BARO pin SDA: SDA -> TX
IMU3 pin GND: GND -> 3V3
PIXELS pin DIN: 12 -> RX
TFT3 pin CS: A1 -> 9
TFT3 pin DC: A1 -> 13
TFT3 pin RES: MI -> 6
--
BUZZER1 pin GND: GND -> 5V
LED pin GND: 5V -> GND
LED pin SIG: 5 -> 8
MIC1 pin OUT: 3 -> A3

Activity →
Once the line with "BARO pin SDA: SDA -> TX" is found in the records above, print exactly that line and every line after it through the line with "TFT3 pin RES: MI -> 6".

Solution to the problem →
BARO pin SDA: SDA -> TX
IMU3 pin GND: GND -> 3V3
PIXELS pin DIN: 12 -> RX
TFT3 pin CS: A1 -> 9
TFT3 pin DC: A1 -> 13
TFT3 pin RES: MI -> 6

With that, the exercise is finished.